Please swap "absolute pixels" for "image pixels" in the lines from the first one up to and including the line with "14: (593, 578)", and give those lines again with nothing else changed and the pictures left out.

━━━━━━━━

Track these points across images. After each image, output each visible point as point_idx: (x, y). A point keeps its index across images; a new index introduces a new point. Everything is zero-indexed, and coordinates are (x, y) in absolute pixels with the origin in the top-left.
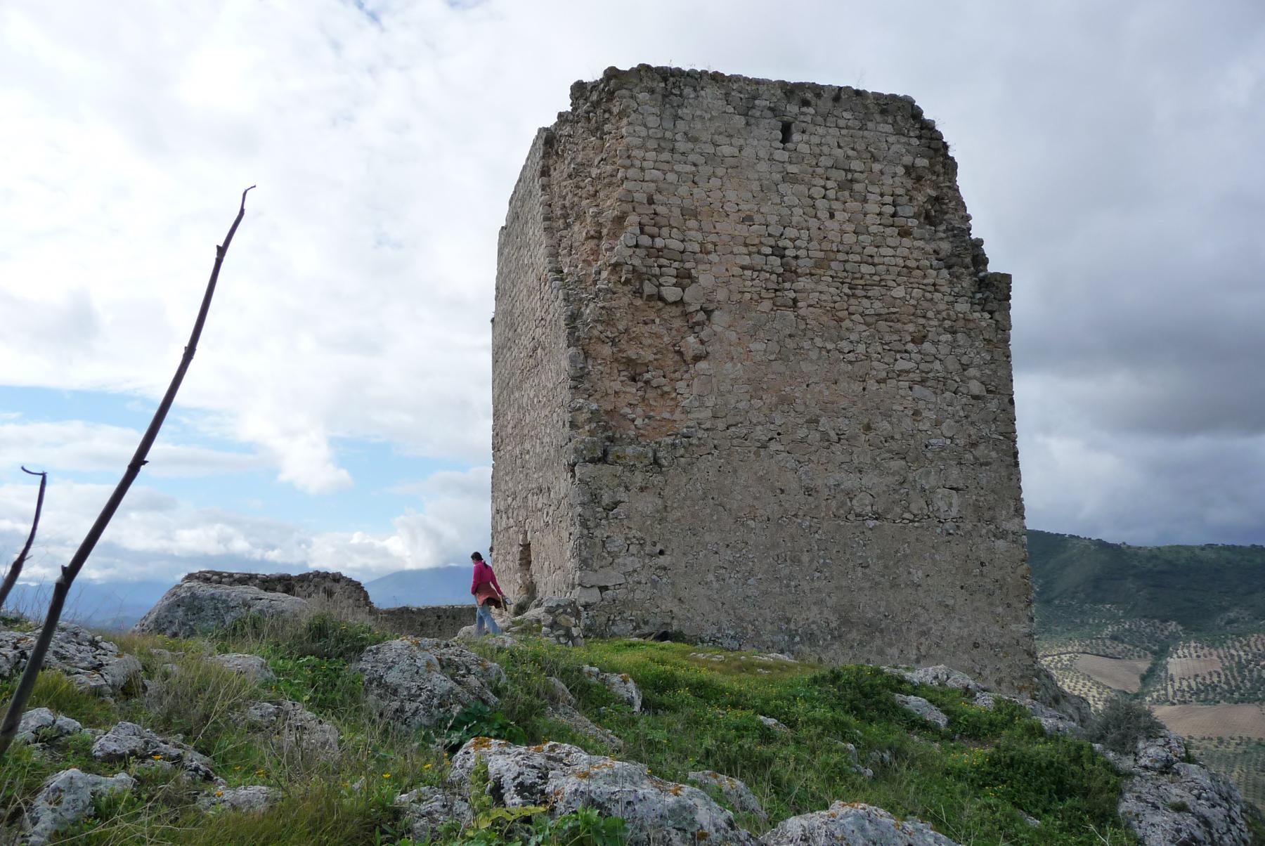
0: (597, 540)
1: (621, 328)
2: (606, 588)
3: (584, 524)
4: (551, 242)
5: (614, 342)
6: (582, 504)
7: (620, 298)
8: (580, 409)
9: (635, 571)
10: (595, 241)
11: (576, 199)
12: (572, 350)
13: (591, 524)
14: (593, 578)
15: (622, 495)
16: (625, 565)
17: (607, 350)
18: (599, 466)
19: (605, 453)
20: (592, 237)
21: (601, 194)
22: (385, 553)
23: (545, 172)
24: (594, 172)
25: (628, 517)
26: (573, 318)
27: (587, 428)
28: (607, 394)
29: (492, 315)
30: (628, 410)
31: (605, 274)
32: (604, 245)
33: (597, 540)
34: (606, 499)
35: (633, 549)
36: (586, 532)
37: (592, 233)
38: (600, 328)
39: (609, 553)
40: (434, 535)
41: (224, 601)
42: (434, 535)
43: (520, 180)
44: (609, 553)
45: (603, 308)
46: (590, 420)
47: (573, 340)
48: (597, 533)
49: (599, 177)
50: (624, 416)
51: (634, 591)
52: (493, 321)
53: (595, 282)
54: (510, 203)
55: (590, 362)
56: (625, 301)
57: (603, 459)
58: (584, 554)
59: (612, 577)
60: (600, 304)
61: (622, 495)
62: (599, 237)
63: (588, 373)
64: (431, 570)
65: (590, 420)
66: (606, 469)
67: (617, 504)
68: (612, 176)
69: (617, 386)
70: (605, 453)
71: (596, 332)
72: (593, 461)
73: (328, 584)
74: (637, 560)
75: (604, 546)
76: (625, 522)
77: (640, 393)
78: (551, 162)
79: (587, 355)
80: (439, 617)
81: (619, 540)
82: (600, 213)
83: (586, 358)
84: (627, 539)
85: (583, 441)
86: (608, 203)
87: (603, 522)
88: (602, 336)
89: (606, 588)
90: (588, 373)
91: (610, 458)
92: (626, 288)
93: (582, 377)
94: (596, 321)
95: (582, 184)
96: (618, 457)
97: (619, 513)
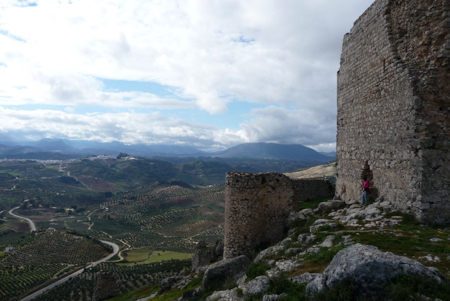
0: (430, 182)
1: (440, 86)
2: (433, 203)
3: (424, 175)
4: (392, 44)
5: (435, 93)
6: (423, 167)
7: (440, 73)
8: (421, 124)
9: (446, 196)
10: (427, 46)
11: (416, 27)
12: (415, 97)
13: (427, 175)
14: (427, 199)
15: (441, 163)
16: (441, 193)
17: (432, 97)
18: (431, 150)
19: (434, 145)
20: (426, 44)
21: (431, 24)
22: (239, 137)
23: (388, 12)
24: (428, 14)
25: (443, 172)
26: (415, 83)
27: (424, 132)
28: (431, 117)
29: (338, 70)
30: (440, 123)
31: (432, 62)
32: (432, 48)
33: (430, 182)
34: (434, 164)
35: (445, 186)
36: (424, 179)
37: (426, 42)
38: (430, 87)
39: (434, 188)
40: (256, 131)
41: (390, 266)
42: (256, 131)
43: (364, 14)
44: (434, 188)
45: (431, 78)
46: (426, 130)
47: (416, 92)
48: (430, 179)
49: (431, 16)
50: (438, 126)
51: (445, 204)
52: (338, 72)
53: (426, 66)
54: (355, 24)
55: (424, 102)
56: (443, 74)
57: (433, 147)
58: (424, 188)
59: (436, 198)
60: (430, 76)
61: (441, 163)
62: (430, 44)
63: (423, 107)
64: (255, 144)
65: (426, 130)
66: (434, 152)
67: (438, 167)
68: (438, 15)
69: (436, 113)
70: (434, 145)
71: (428, 89)
72: (429, 148)
73: (277, 177)
74: (447, 191)
75: (432, 185)
76: (442, 175)
77: (445, 116)
78: (392, 7)
79: (422, 99)
80: (303, 183)
81: (439, 183)
82: (431, 33)
83: (422, 100)
84: (443, 182)
85: (424, 139)
86: (436, 28)
87: (432, 174)
88: (431, 91)
89: (433, 203)
90: (423, 107)
91: (436, 147)
92: (444, 69)
93: (420, 109)
94: (428, 84)
95: (421, 19)
96: (440, 146)
97: (440, 171)
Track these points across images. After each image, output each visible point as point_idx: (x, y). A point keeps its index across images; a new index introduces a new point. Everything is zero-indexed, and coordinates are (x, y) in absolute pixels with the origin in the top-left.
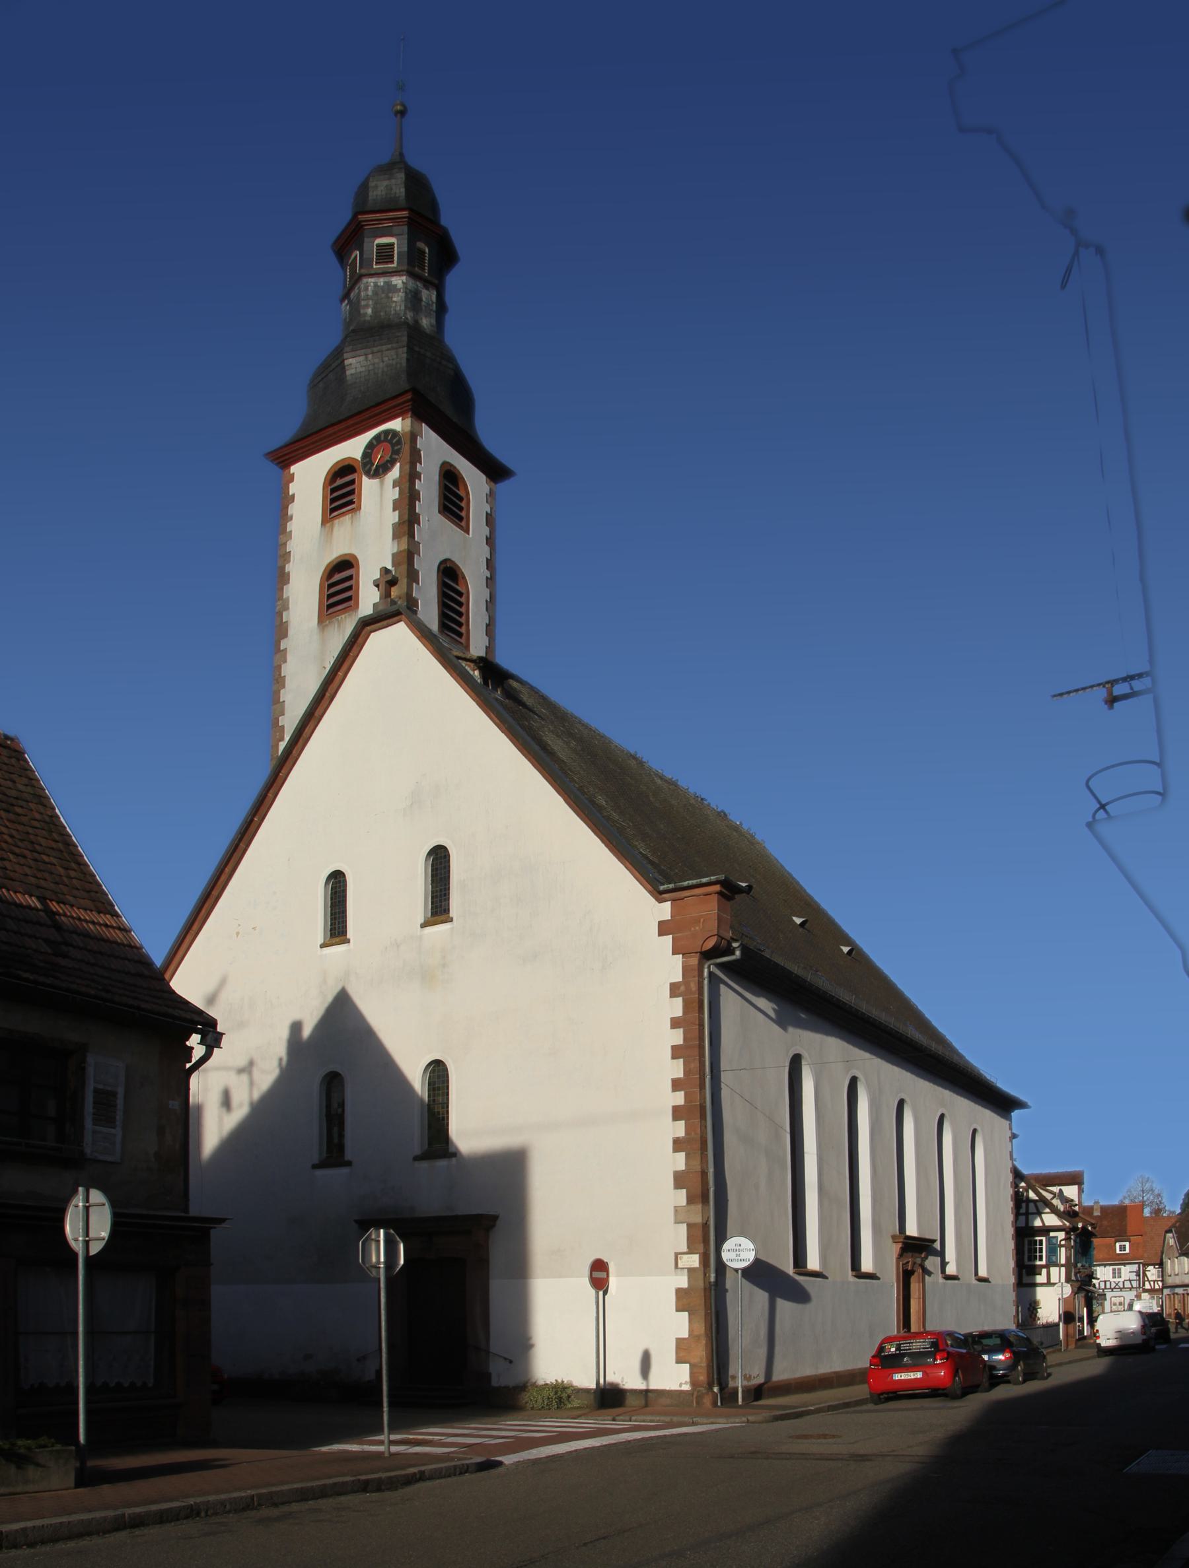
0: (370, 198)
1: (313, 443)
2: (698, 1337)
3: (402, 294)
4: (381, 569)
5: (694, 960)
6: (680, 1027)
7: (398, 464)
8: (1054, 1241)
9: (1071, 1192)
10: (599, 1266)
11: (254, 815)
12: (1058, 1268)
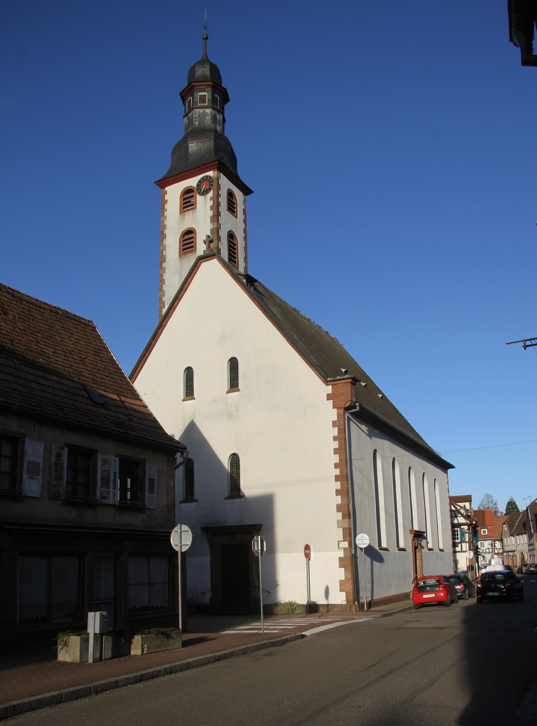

━━━━━━━━

*CORRECT OUTPUT*:
Track these points across images. After each image, output each visible point as point_idx: (x, y). A point keeps its index across images; a new index introduces a new point. Everything is zero-indexed, and coordinates are (x, y) in image pixels with the origin in the top-left.
0: (597, 540)
1: (621, 328)
2: (606, 588)
3: (584, 524)
4: (551, 242)
5: (614, 342)
6: (582, 504)
7: (620, 298)
8: (580, 409)
9: (635, 571)
10: (595, 241)
11: (576, 199)
12: (572, 350)
13: (591, 524)
14: (593, 578)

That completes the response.